[WHAT IS BEING ASKED]:
Transcribe nothing except the lines below that run from the one with "C16: 1.5nF (VX, ZOB) -> 330nF (VX, ZOB)" to the one with "U6 pin BYP: none -> J1/2", ends included, and do not copy any picture.

<<<<

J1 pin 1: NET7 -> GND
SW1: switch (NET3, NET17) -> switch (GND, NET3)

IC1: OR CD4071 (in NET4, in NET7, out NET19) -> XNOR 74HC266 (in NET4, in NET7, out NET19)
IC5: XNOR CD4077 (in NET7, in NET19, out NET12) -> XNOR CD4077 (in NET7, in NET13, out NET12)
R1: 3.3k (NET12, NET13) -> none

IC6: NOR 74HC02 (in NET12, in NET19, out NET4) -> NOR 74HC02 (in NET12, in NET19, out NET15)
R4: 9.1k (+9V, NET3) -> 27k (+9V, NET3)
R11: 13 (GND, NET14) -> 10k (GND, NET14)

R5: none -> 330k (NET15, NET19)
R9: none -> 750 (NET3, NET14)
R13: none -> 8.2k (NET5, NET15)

>>>>
<<<<

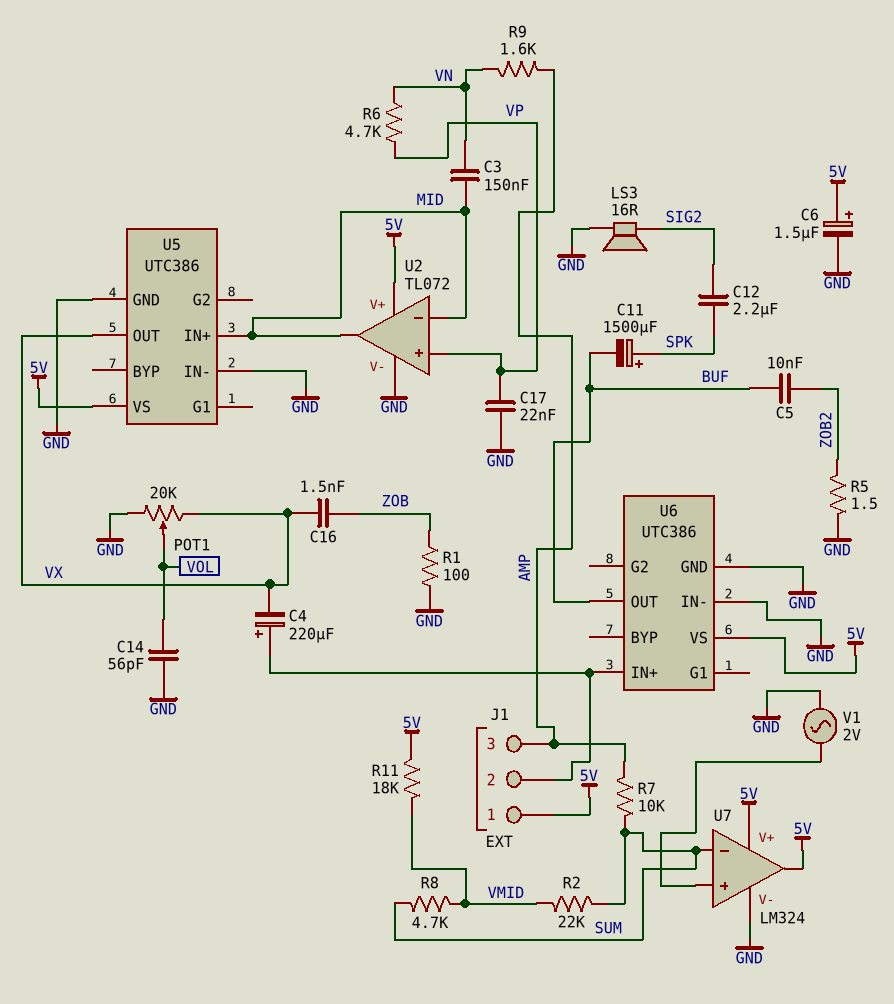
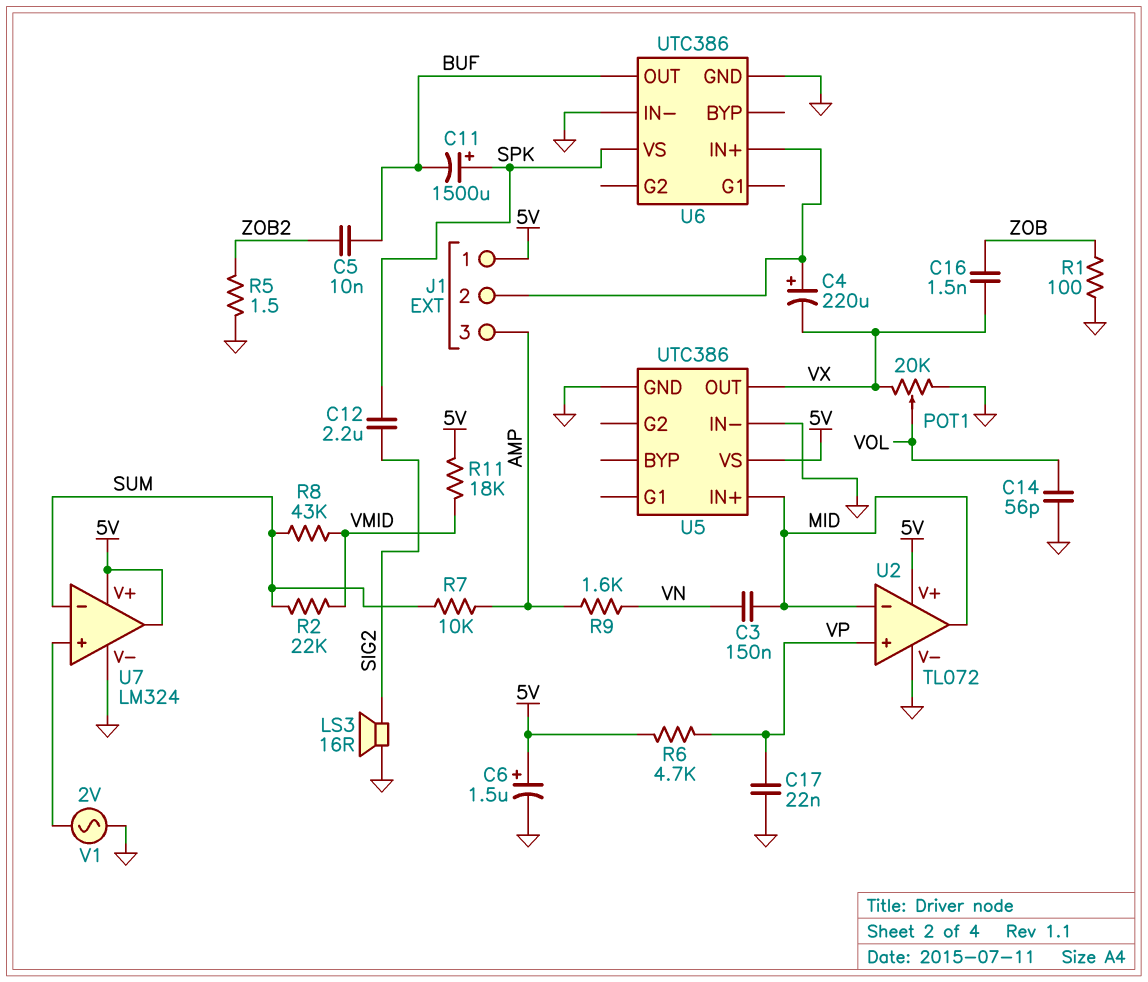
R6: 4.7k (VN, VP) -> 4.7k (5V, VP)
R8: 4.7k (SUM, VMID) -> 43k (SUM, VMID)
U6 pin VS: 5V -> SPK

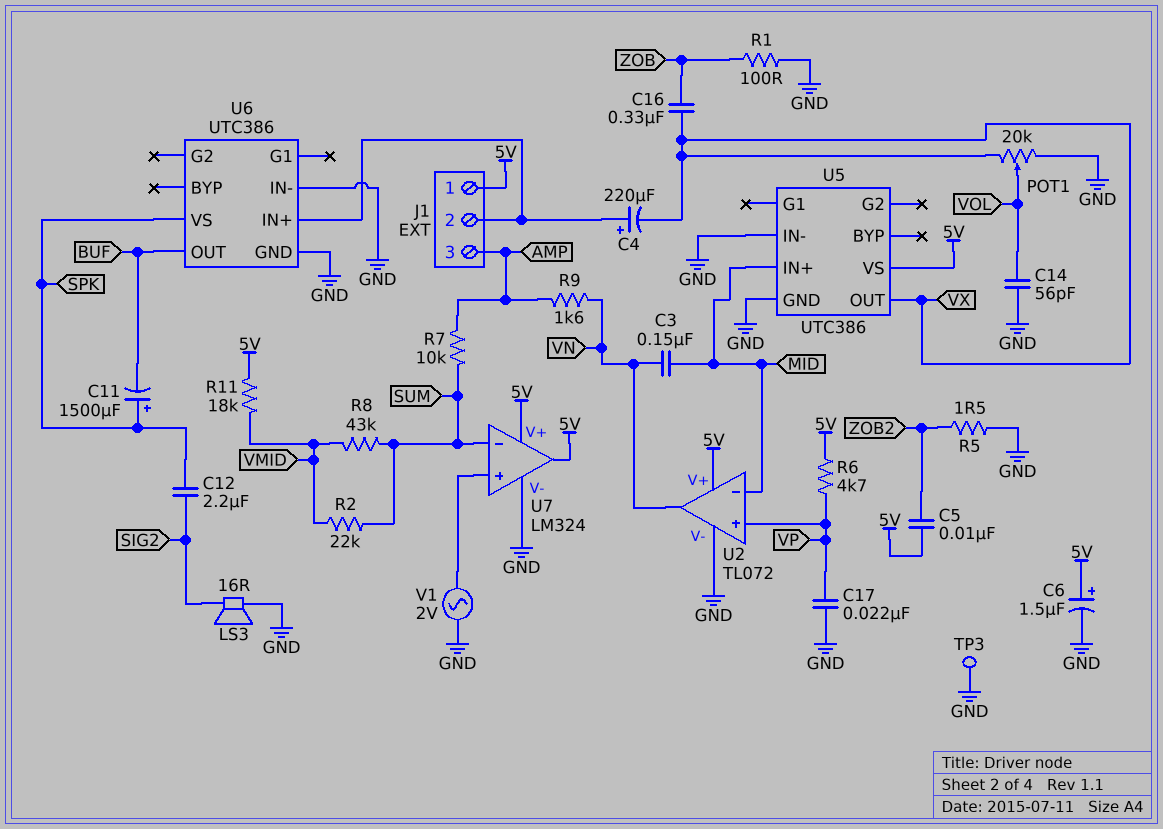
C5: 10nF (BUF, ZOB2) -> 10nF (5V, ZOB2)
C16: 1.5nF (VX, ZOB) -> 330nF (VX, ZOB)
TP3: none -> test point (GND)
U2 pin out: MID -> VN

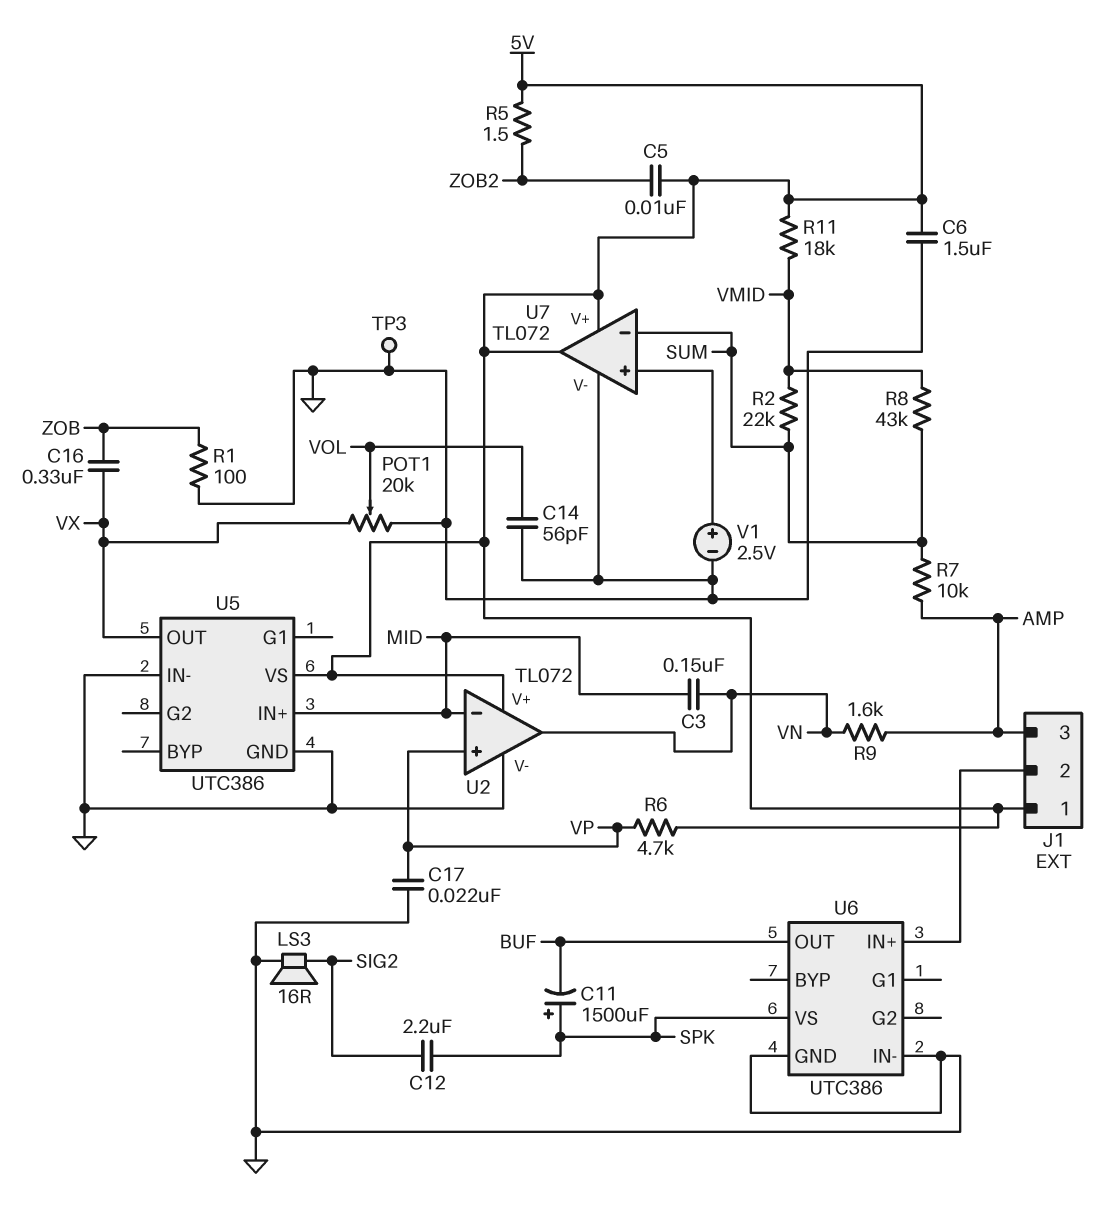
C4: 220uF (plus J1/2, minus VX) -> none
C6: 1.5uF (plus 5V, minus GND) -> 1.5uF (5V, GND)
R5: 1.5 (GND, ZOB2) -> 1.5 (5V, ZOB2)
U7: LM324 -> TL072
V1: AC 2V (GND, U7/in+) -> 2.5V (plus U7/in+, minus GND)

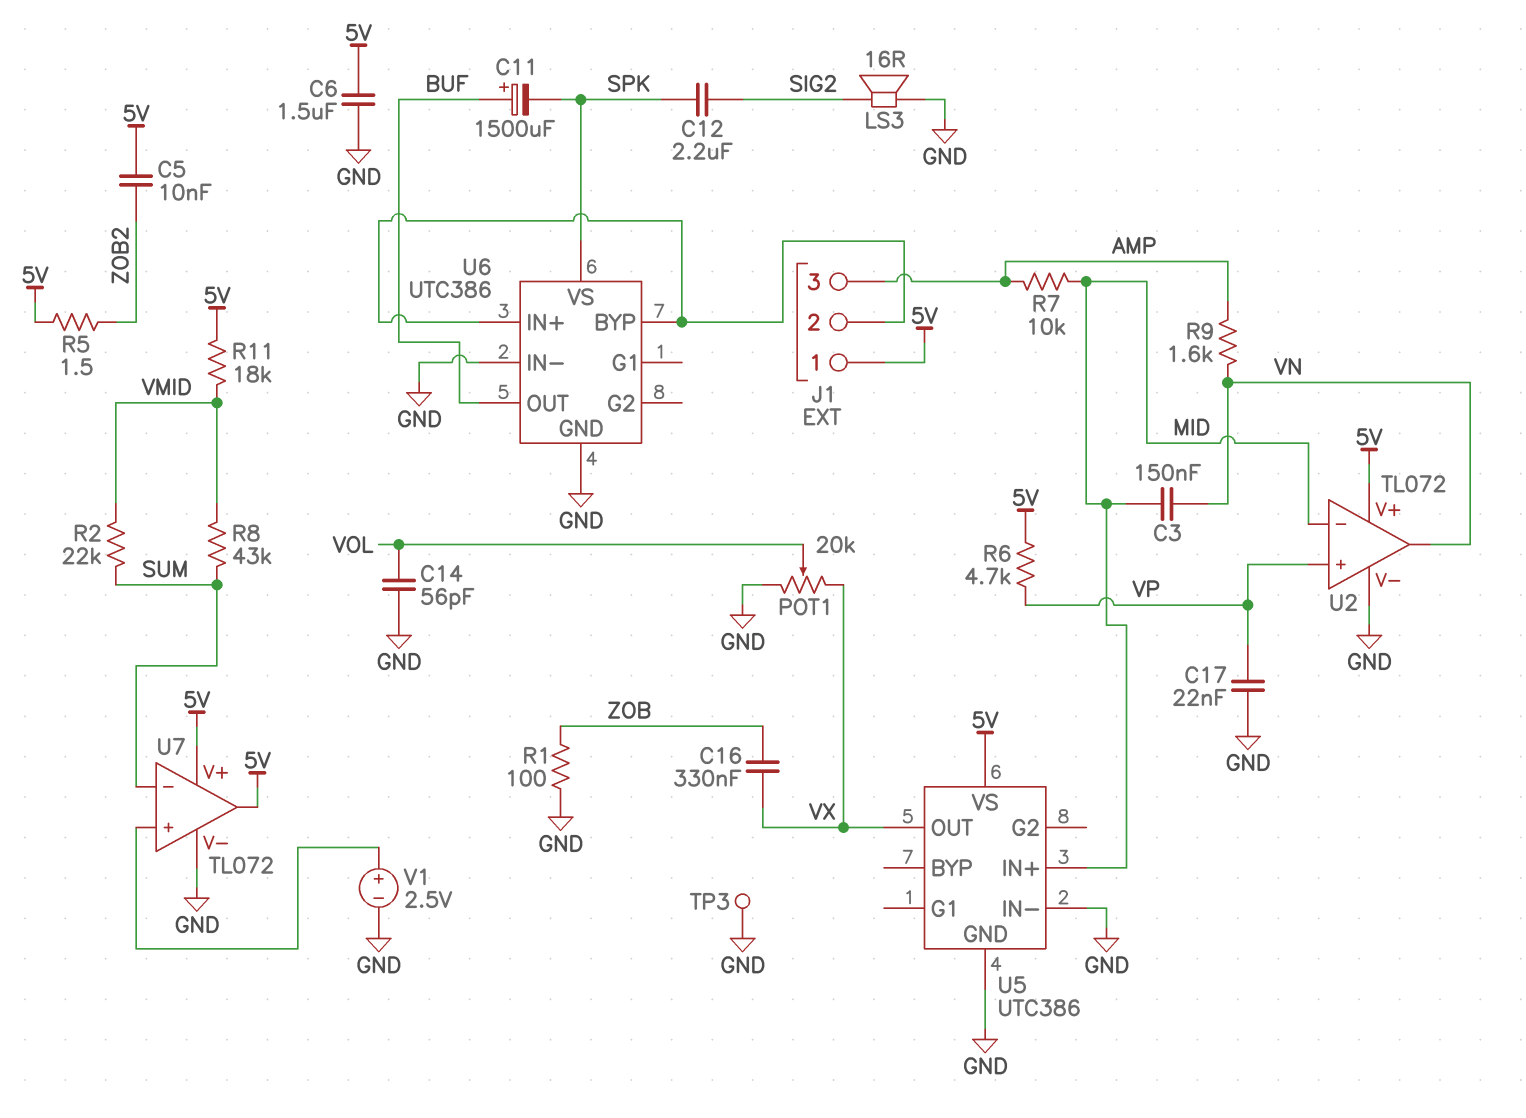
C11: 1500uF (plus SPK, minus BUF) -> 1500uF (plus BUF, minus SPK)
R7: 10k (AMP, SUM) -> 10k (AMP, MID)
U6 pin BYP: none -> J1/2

>>>>

[WRITTEN RESPONSE]:
C16: 1.5nF (VX, ZOB) -> 330nF (VX, ZOB)
TP3: none -> test point (GND)
U2 pin out: MID -> VN

C4: 220uF (plus J1/2, minus VX) -> none
C6: 1.5uF (plus 5V, minus GND) -> 1.5uF (5V, GND)
R5: 1.5 (GND, ZOB2) -> 1.5 (5V, ZOB2)
U7: LM324 -> TL072
V1: AC 2V (GND, U7/in+) -> 2.5V (plus U7/in+, minus GND)

C11: 1500uF (plus SPK, minus BUF) -> 1500uF (plus BUF, minus SPK)
R7: 10k (AMP, SUM) -> 10k (AMP, MID)
U6 pin BYP: none -> J1/2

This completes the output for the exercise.